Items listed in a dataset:
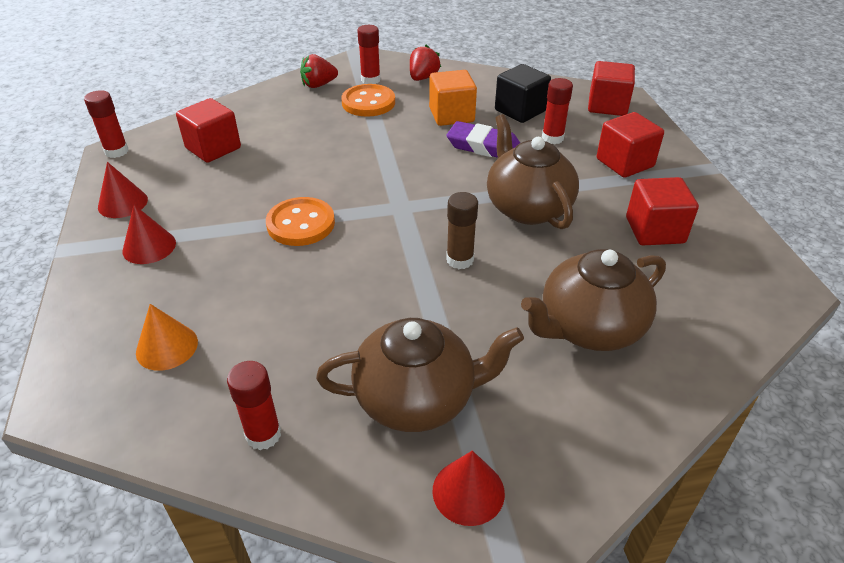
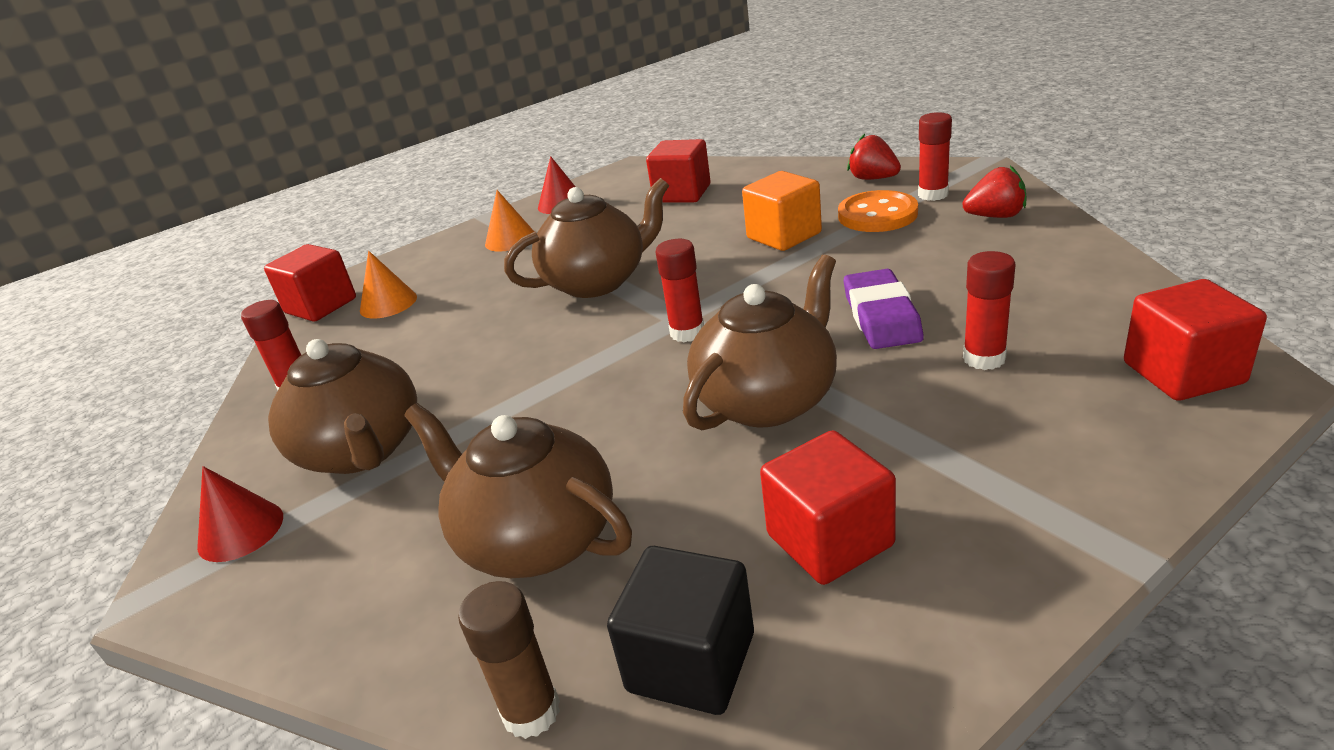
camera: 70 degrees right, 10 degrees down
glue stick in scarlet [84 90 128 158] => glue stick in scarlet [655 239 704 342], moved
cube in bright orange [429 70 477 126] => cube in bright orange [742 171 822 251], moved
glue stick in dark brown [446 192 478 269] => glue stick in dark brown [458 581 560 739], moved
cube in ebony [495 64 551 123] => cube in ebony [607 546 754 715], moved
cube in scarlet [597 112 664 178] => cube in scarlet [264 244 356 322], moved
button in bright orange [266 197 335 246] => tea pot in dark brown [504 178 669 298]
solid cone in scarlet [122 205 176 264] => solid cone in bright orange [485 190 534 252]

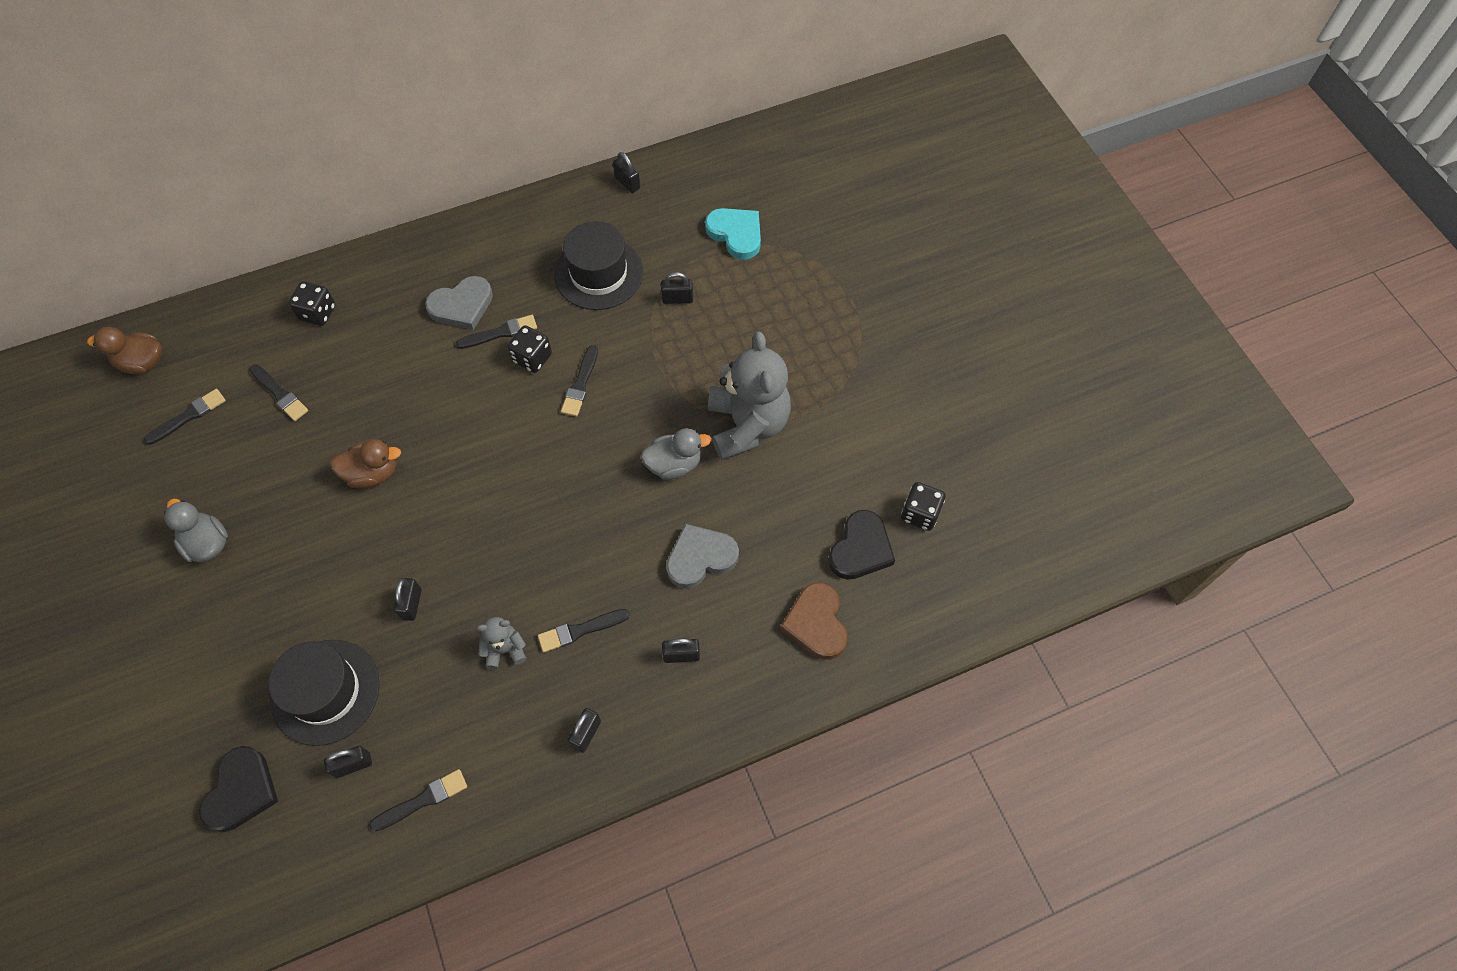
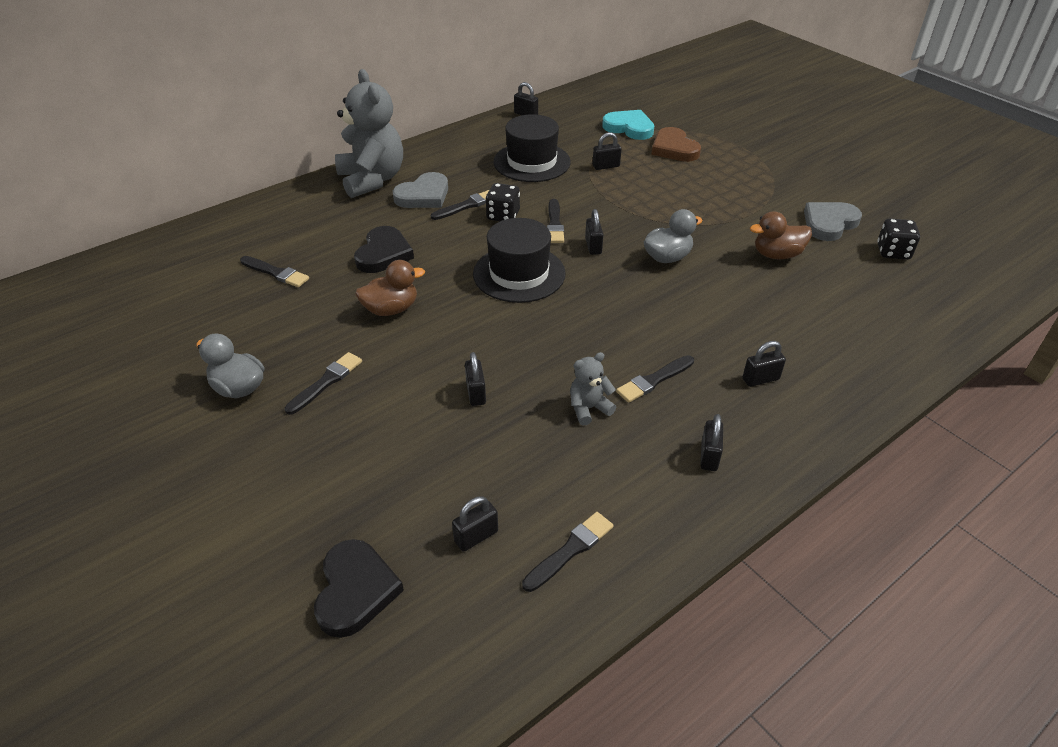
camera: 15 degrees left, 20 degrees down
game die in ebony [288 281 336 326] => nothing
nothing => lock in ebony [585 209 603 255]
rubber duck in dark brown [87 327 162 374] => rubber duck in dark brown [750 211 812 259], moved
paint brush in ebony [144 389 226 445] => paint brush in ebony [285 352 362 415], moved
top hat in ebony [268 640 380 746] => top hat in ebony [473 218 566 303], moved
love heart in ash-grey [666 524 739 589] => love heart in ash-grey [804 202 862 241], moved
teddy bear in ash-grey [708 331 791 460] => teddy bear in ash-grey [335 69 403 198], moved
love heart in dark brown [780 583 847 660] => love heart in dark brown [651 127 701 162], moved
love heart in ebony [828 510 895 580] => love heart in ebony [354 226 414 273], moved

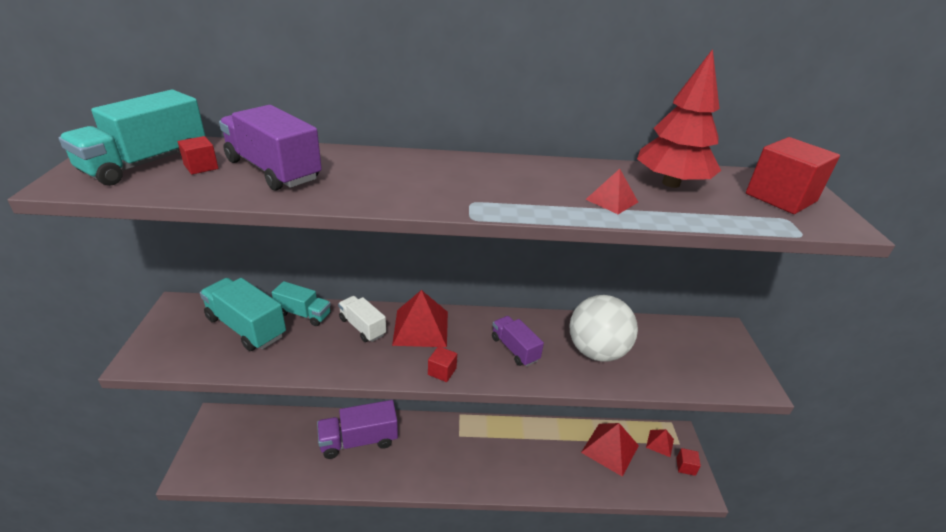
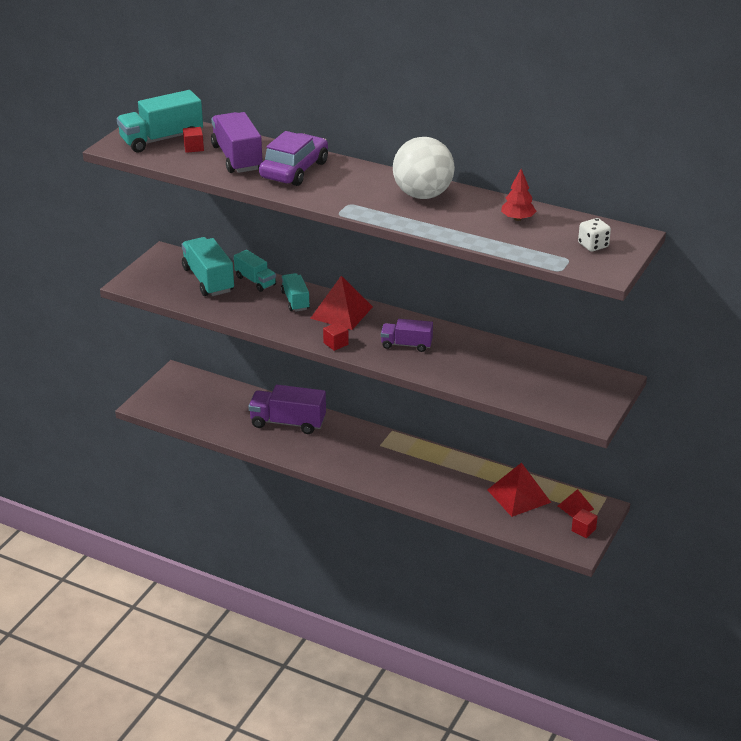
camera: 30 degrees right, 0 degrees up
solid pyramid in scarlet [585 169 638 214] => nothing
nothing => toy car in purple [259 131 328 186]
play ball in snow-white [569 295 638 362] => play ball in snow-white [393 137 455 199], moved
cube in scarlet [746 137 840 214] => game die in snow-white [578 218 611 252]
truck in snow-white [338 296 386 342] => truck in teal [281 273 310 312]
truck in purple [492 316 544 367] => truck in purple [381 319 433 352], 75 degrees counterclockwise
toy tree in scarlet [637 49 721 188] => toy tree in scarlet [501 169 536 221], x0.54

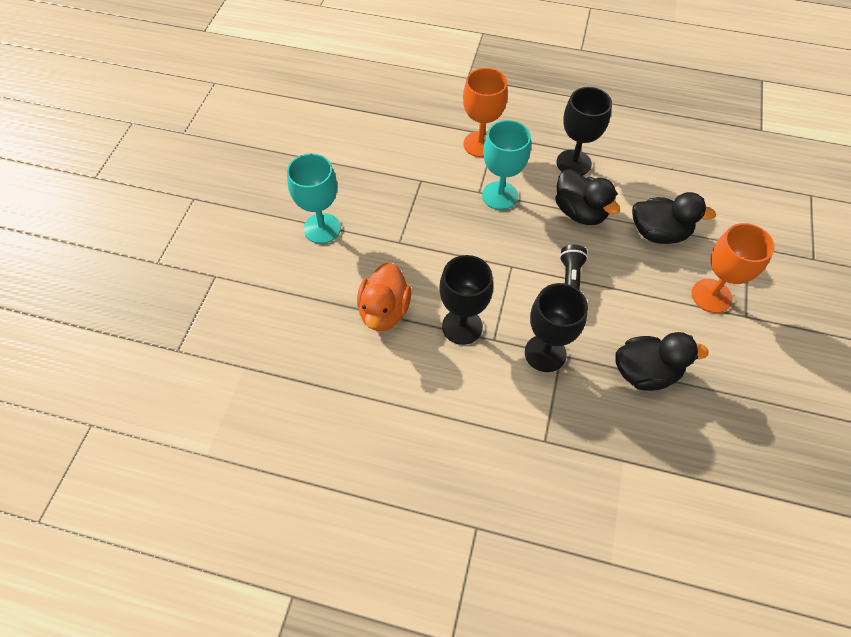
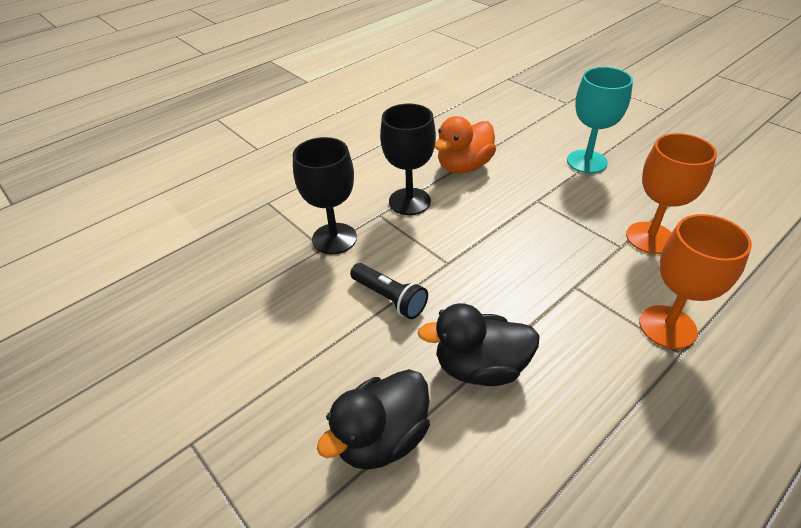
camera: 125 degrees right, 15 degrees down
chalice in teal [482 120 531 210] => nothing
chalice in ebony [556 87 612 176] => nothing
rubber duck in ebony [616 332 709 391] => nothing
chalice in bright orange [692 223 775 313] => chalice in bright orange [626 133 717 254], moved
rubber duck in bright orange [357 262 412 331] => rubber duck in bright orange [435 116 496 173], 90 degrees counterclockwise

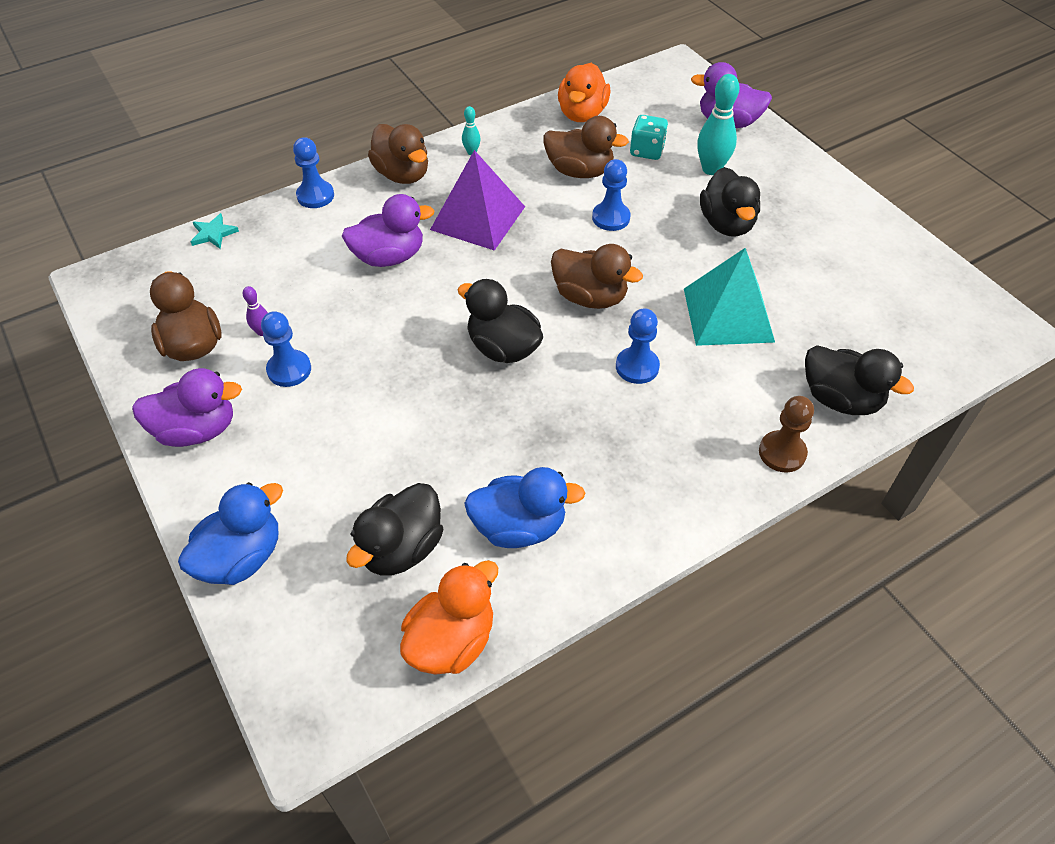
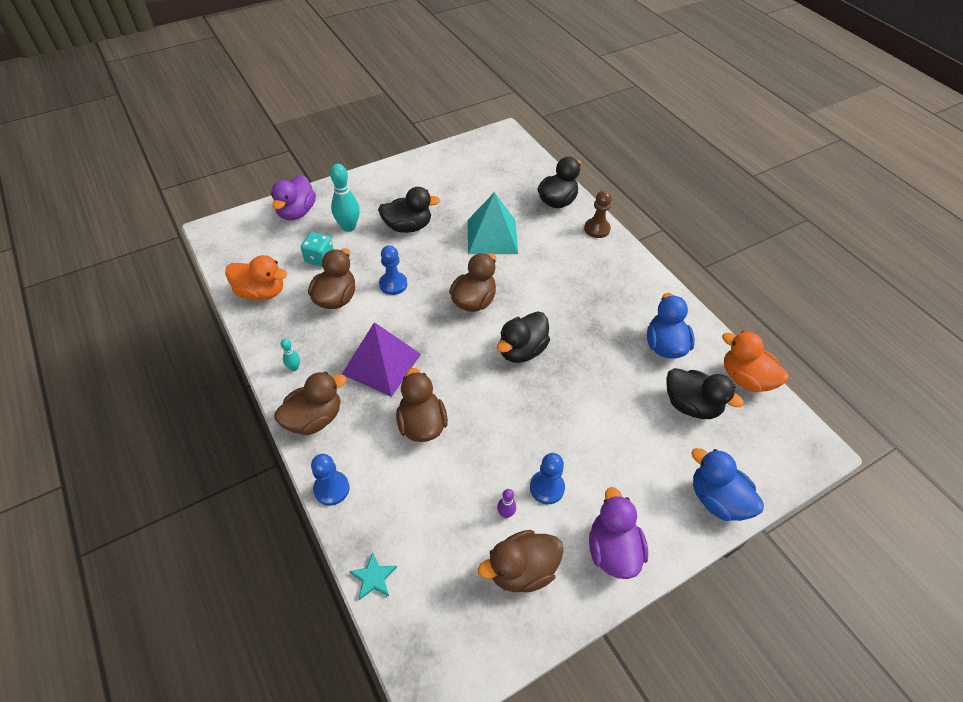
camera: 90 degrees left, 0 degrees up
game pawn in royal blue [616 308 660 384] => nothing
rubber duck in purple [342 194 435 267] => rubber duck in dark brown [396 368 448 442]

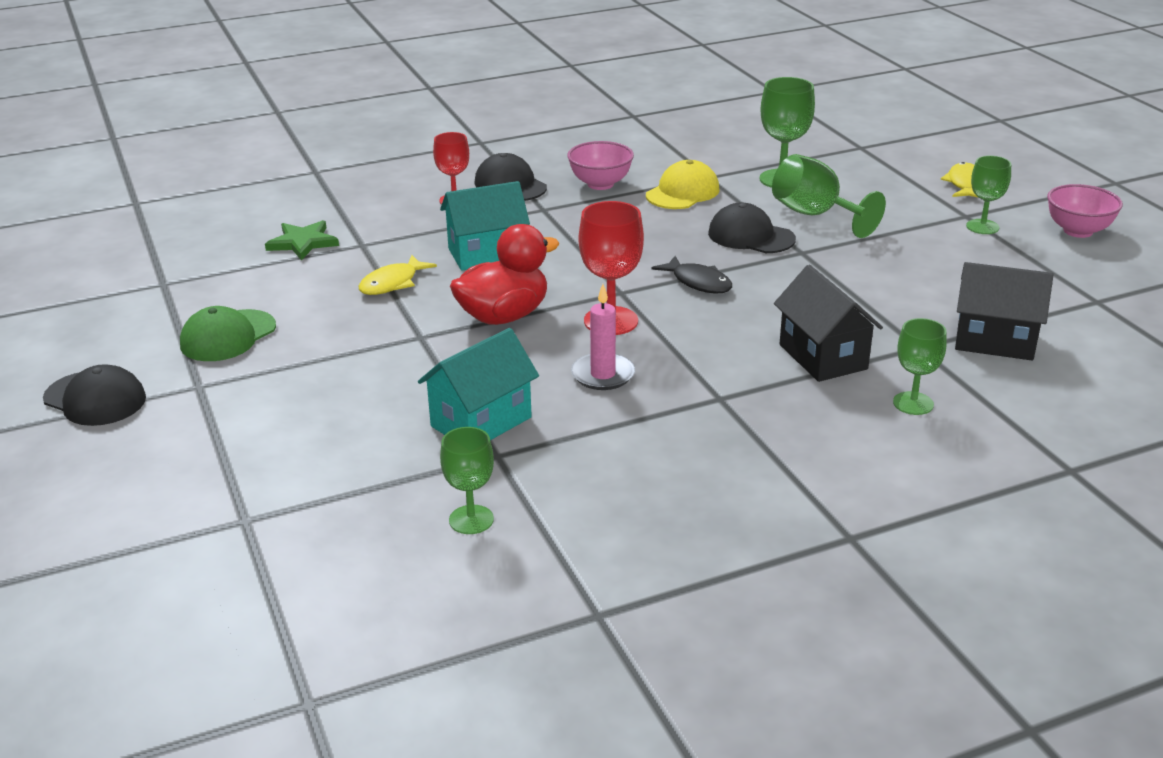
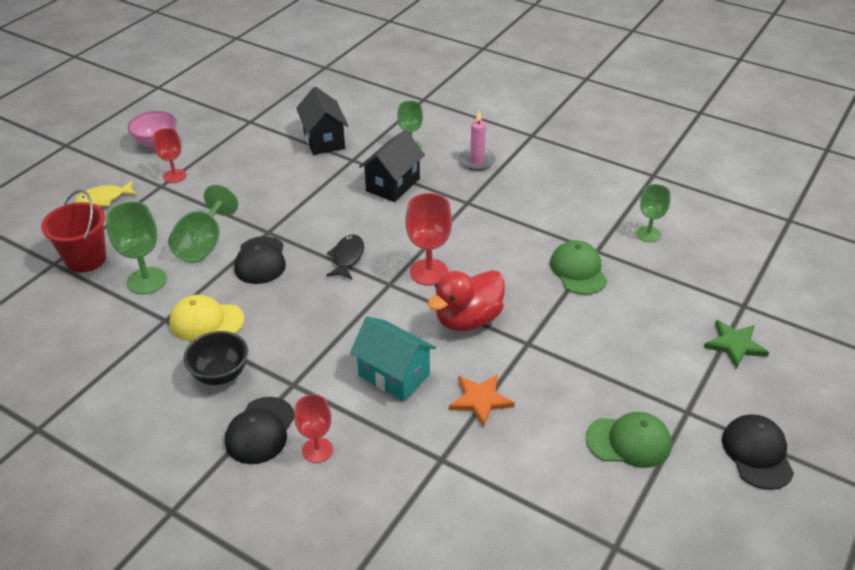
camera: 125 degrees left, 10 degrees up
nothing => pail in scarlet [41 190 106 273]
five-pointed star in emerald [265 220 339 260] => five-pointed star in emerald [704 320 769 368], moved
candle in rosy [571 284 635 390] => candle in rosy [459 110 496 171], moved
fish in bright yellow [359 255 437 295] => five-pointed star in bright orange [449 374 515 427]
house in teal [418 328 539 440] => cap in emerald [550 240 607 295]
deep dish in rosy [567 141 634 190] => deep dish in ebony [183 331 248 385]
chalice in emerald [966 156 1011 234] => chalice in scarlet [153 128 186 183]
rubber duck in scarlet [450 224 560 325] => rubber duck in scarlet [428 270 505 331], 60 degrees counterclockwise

--- Try it ---
Search the entries above for the string "glue", and report each line where it occurs.

--- Exercise output ---
glue stick in scarlet [84 90 128 158] => glue stick in scarlet [655 239 704 342], moved
glue stick in dark brown [446 192 478 269] => glue stick in dark brown [458 581 560 739], moved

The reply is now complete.